*Stored entries:*

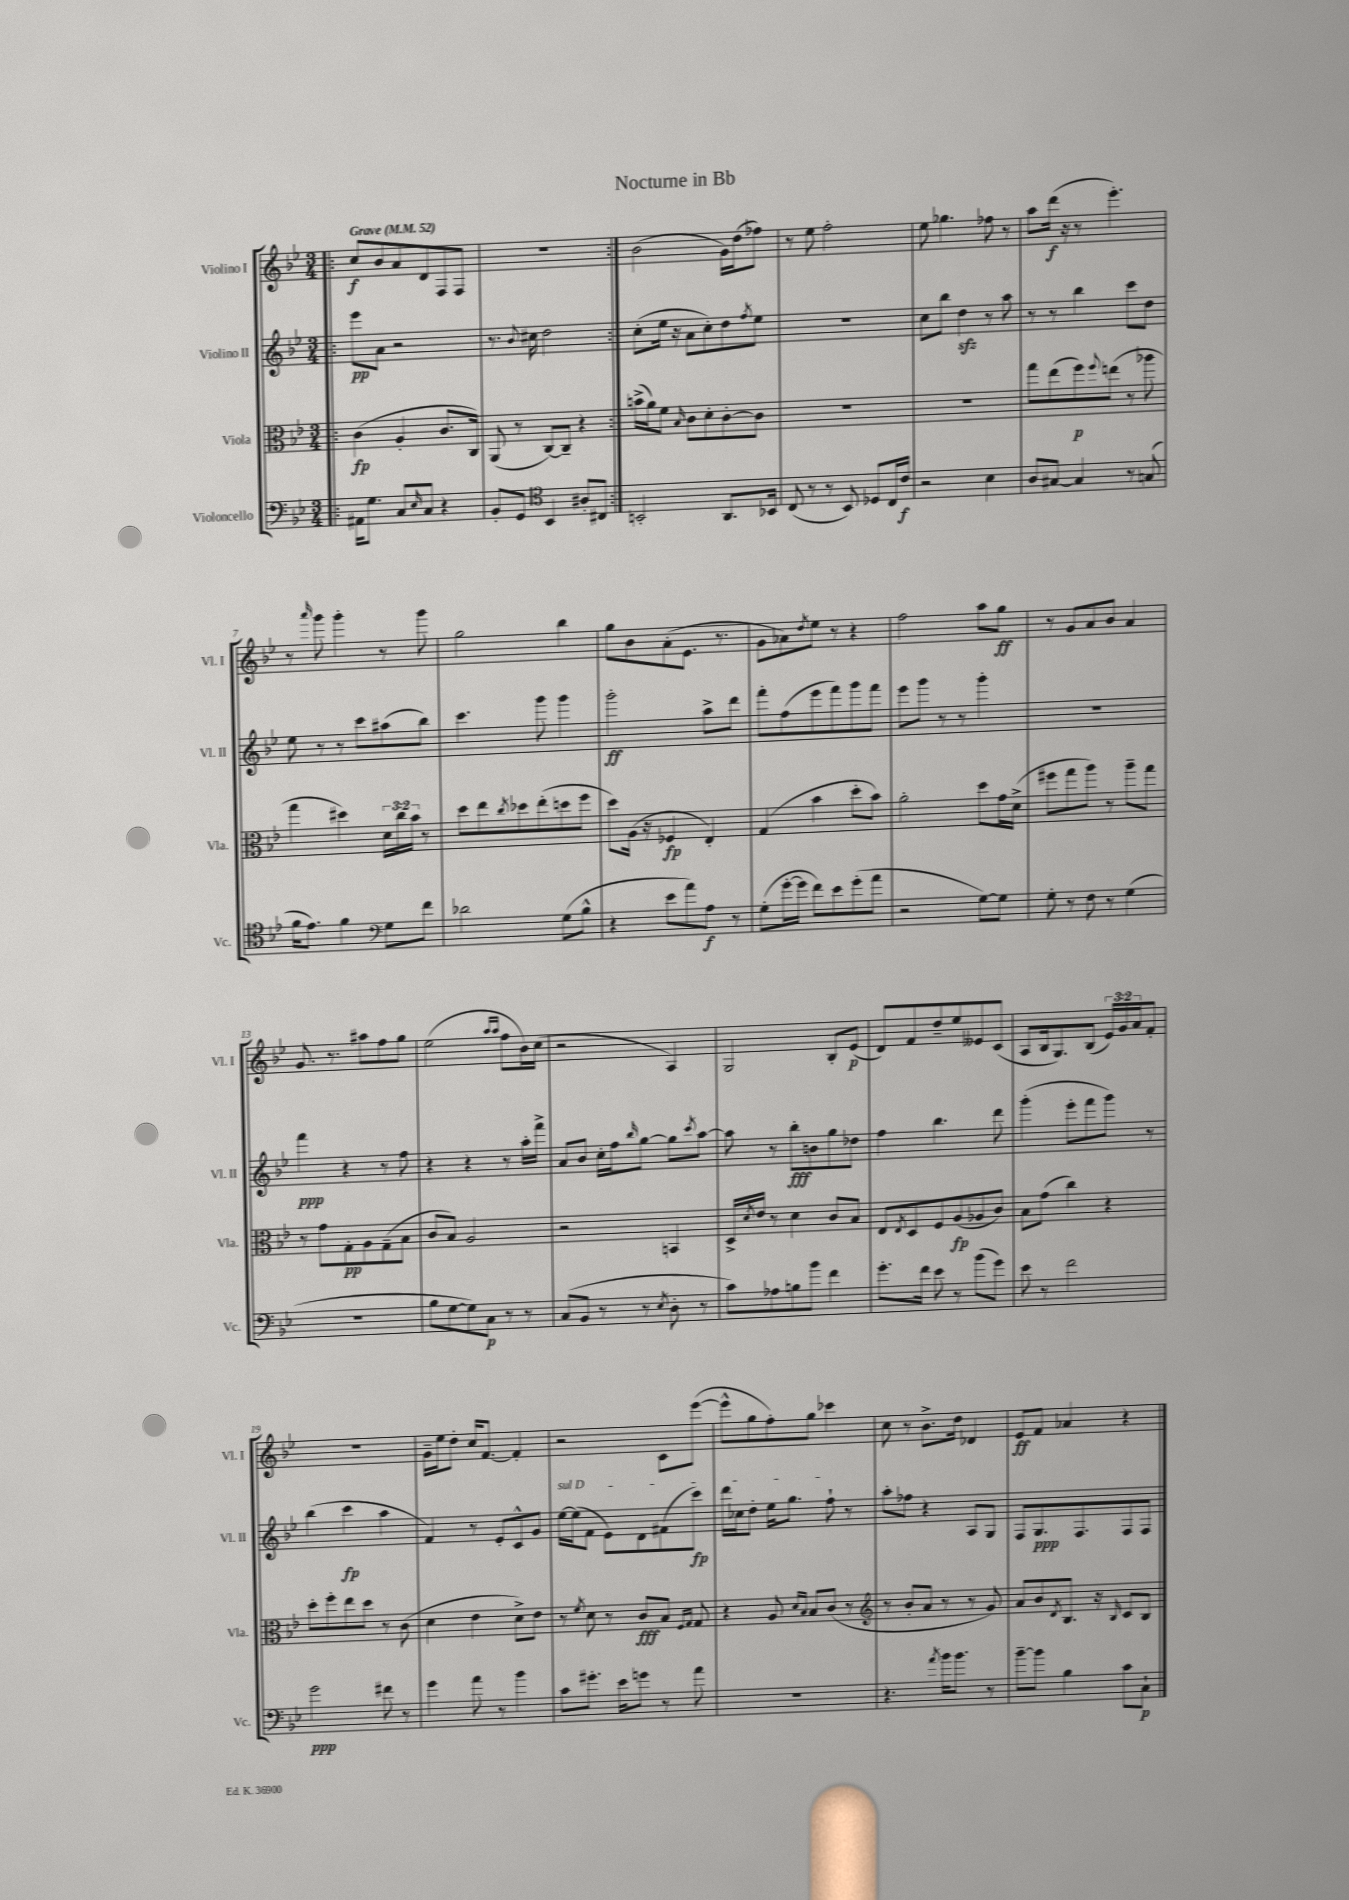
\header { title = "Nocturne in Bb" }
<<
\new StaffGroup <<
\new Staff = "s0" \with { instrumentName = "Violino I" shortInstrumentName = "Vl. I" } {
    \clef treble \key bes \major \numericTimeSignature \time 3/4 \override Staff.TupletNumber.text = #tuplet-number::calc-fraction-text \tempo "Grave" 4 = 52
    \repeat volta 2 { \bar ".|:" c''8\f bes'8 a'8 d'8 f8 f8 |
    R2. | }
    bes'2( g'16) d''16( fes''8) |
    r8 ees''8 f''2-. |
    ees''8 ges''4. fes''8 r8 |
    a''8 d'''16\f( r16 r8 ees'''4.-.) |
    r8 \grace { a'''16 } g'''8 g'''4-. r8 g'''8 |
    g''2 bes''4 |
    g''8 bes'8 a'8-.( ees'8. r8. |
    g'8 aes'8) \acciaccatura { d''8 } ees''8 r8 r4 |
    f''2 a''8 g''8\ff |
    r8 g'8 a'8 bes'8 a'4 |
    g'8. r8. ais''8 f''8 g''8 |
    ees''2( \grace { a''16 a''16 } f''8 bes'16) c''16( |
    r2 a4) |
    g2 bes8-. ees'8\p( |
    d'8) f'8 d''8-- ees''8 eeses'8 c'8( |
    a8 bes16 g8.) bes8( \tuplet 3/2 { ees'16) g'16 a'16 } f'8-. |
    R2. |
    g'16-- ees''16 d''8-. c''16 f'8.~ f'4-. |
    r2 c'8 ees'''8~( |
    ees'''8-^ g''8 f''8-.) g''8 ces'''4 |
    c''8 r8 bes'8.-> d''16 des'4 |
    ees'8\ff f'8 aes'4 r4 \bar "|." |
}
\new Staff = "s1" \with { instrumentName = "Violino II" shortInstrumentName = "Vl. II" } {
    \clef treble \key bes \major \numericTimeSignature \time 3/4
    \repeat volta 2 { \bar ".|:" ees'''8\pp a'8 r2 |
    r8. \appoggiatura { bes'8 } cis''16 d''2 | }
    c''8-.( ees''16 r16 a'8 c''8-.) d''8 \acciaccatura { f''8 } ees''8 |
    R2. |
    c''8 bes''8 d''4\sfz r8 a''8 |
    r8 r8 bes''4 c'''8 d''8 |
    ees''8 r8 r8 c'''8 ais''8( bes''8) |
    c'''4. g'''8 g'''4 |
    g'''2-.\ff a''8-> d'''8 |
    f'''8-. f''8( ees'''8 f'''8) g'''8 f'''8 |
    ees'''8 g'''8 r8 r8 g'''4-. |
    R2. |
    f'''4\ppp r4 r8 f''8 |
    r4 r4 r8 a''16-. f'''16-> |
    a'8 bes'8 c''16-. f''16 \grace { bes''16 } g''8~ g''8 \acciaccatura { c'''8 } a''8~ |
    a''8 r8 bes''8-.\fff b'8 g''8 des''8 |
    f''4 bes''4. d'''8 |
    g'''4-.( ees'''8-. f'''8 g'''8) r8 |
    bes''4( c'''4\fp a''4 |
    f'4) r8 ees'8-. c'8-^ g'8 |
    \once \override TextSpanner.bound-details.left.text = \markup { \italic "sul D" } ees''16~\startTextSpan ees''16( f'8 ees'8) d'8 fis'8( c'''8\fp) |
    d'''16 ces''16 d''8-. ees''16 g''8. f''8-!\stopTextSpan r8 |
    a''8-. fes''8 r4 a8 g8 |
    f8 g8.\ppp f8. f8 f8 \bar "|." |
}
\new Staff = "s2" \with { instrumentName = "Viola" shortInstrumentName = "Vla." } {
    \clef alto \key bes \major \numericTimeSignature \time 3/4 \override Staff.TupletNumber.text = #tuplet-number::calc-fraction-text
    \repeat volta 2 { \bar ".|:" c'4\fp( a4-. c'8. c16) |
    a,8( r8 c8~) c8-- r4 | }
    b'16->( a'16) f'8 \grace { bes16 } c'8 d'8-. c'8~-. c'8 |
    R2. |
    R2. |
    g''8 ees''8( f''8\p) \appoggiatura { f''8 } e''8( r8 aes''8 |
    g''4 dis''4) \tuplet 3/2 { d'16 c''16 bes'16 } r8 |
    d''8 ees''8 \acciaccatura { c''8 } des''8 ees''8-.( d''8 f''8 |
    d''8) a16( r16 fes4\fp ees4-.) |
    g4( bes'4 d''8-. bes'8) |
    a'2-. d''8 g'16 d'16->( |
    fis''8 g''8 a''8) r8 a''8-- g''8 |
    r8 g'8 g8-.\pp a8 g8--( bes8 |
    c'8 bes8) a2 |
    r2 b,4 |
    d16-> \acciaccatura { d'8 } ees'16 r8 d'4 c'8 bes8 |
    ees8 \acciaccatura { ees8 } d8 f8 a8\fp( aes8 c'8) |
    bes8 g'8( c''4) r4 |
    d''8-. f''8-. ees''8 d''8 r8 c'8( |
    d'4 ees'4 d'8->) ees'8 |
    r8 \acciaccatura { f'8 } d'8 r8 c'8\fff bes8 \grace { f16 g16 } g8 |
    r4 a8 \grace { d'16 bes16 } bes8 c'8( r8 |
    \clef treble r8 bes'8-. a'8 r8 r8 g'8) |
    a'8 bes'8 \acciaccatura { d'8 } bes8. r16 \grace { bes16 } c'8 bes8 \bar "|." |
}
\new Staff = "s3" \with { instrumentName = "Violoncello" shortInstrumentName = "Vc." } {
    \clef bass \key bes \major \numericTimeSignature \time 3/4
    \repeat volta 2 { \bar ".|:" ais,16 g8. c8 \grace { ees16 } c8 r4 |
    bes,8-. g,8 \clef tenor bes,4 ais8-. cis8 | }
    b,2-. a,8. bes,16 |
    c8( r8 r8 bes,8) des8 c16 c'16\f |
    r2 bes4 |
    a8 gis8~ gis4 r8 g8( |
    f'16 ees'8.) f'4 \clef bass g8 f'8 |
    des'2 g8( bes8-^ |
    r4 ees'8 a'8) a8\f r8 |
    g8-.( g'16~-. g'16 f'8) ees'8 g'8-.( a'8 |
    r2 g8~) g8 |
    g8-. r8 f8 r8 g4( |
    R2. |
    bes8 g8~ g8) c8\p r8 r8 |
    c8( bes,8 r8 r8 \acciaccatura { ees8 } d8-. r8 |
    c'8) aes8 b8 bes'8 f'4 |
    g'8.-. f'16 ees'8 r8 bes'8( g'8) |
    ees'8 r8 f'2 |
    g'2\ppp fis'8 r8 |
    g'4 a'8 r8 bes'4 |
    c'8 gis'8.-. ees'16 g'8 r8 a'8 |
    R2. |
    r4. \acciaccatura { a'8 } bes'16 bes'8. r8 |
    bes'8~-- bes'8 bes4 c'8 c8-!\p \bar "|." |
}
>>
>>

*Job:* Please show every line in the items above that contains the string "time".

*Exercise answer:*
    \clef treble \key bes \major \numericTimeSignature \time 3/4 \override Staff.TupletNumber.text = #tuplet-number::calc-fraction-text \tempo "Grave" 4 = 52
    \clef treble \key bes \major \numericTimeSignature \time 3/4
    \clef alto \key bes \major \numericTimeSignature \time 3/4 \override Staff.TupletNumber.text = #tuplet-number::calc-fraction-text
    \clef bass \key bes \major \numericTimeSignature \time 3/4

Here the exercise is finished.